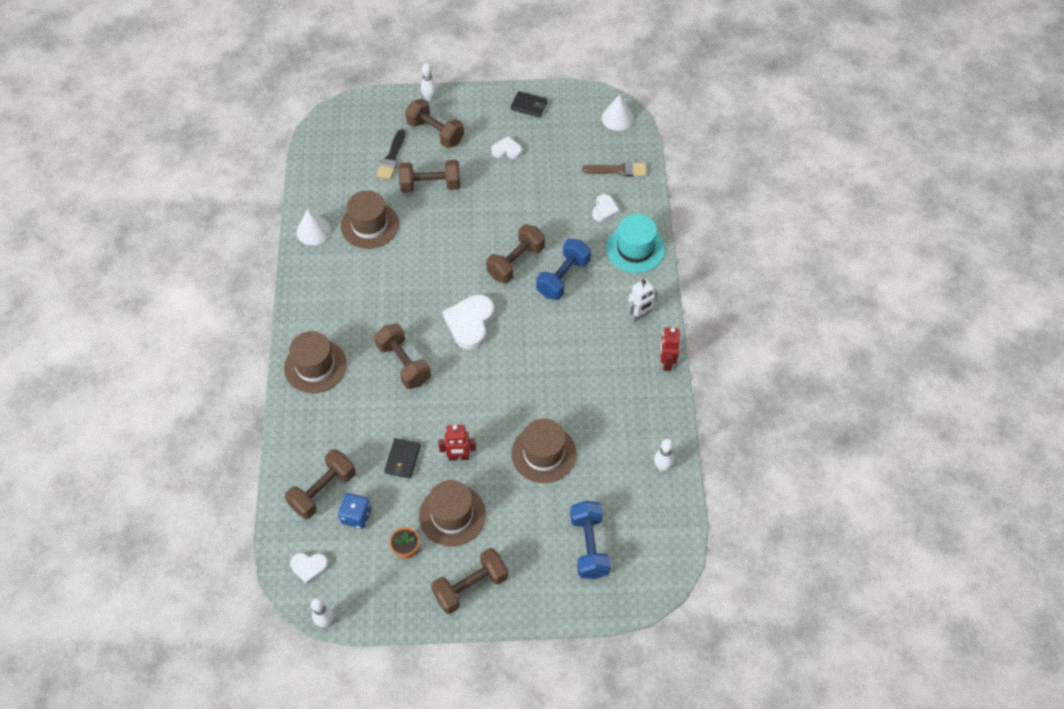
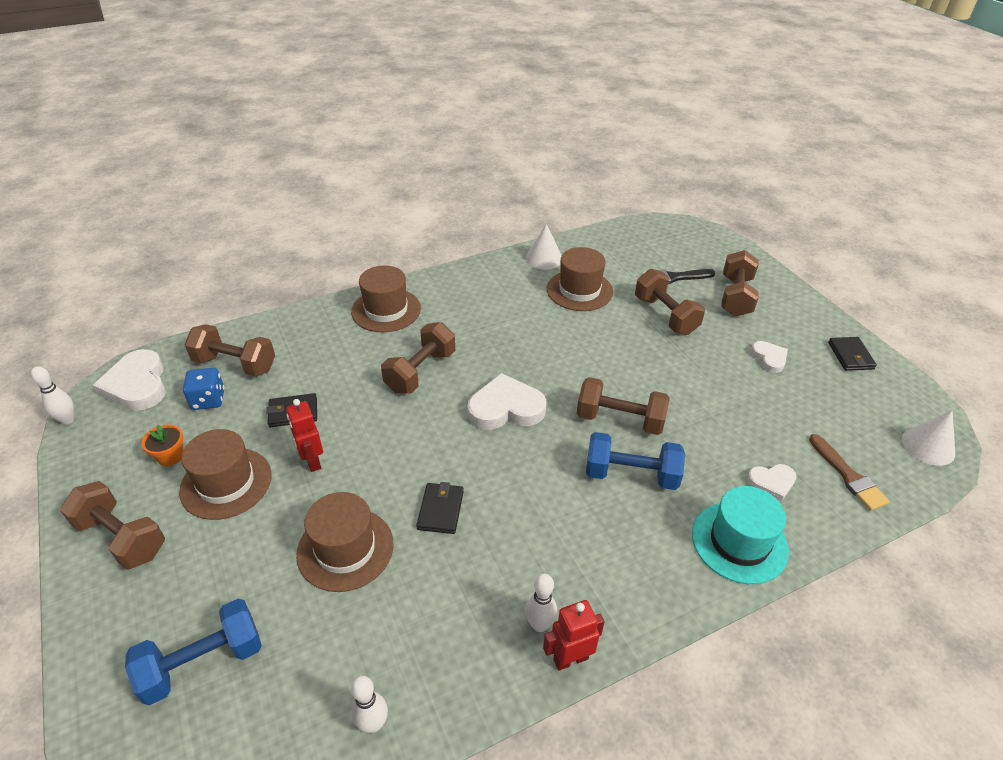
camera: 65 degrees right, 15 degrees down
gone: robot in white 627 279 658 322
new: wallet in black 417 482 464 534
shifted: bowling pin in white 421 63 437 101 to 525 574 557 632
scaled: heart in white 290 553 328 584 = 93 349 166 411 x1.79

════

Copy out the material above in full and exactly, but with no pictures.

camera: 65 degrees right, 15 degrees down
gone: robot in white 627 279 658 322
new: wallet in black 417 482 464 534
shifted: bowling pin in white 421 63 437 101 to 525 574 557 632
scaled: heart in white 290 553 328 584 = 93 349 166 411 x1.79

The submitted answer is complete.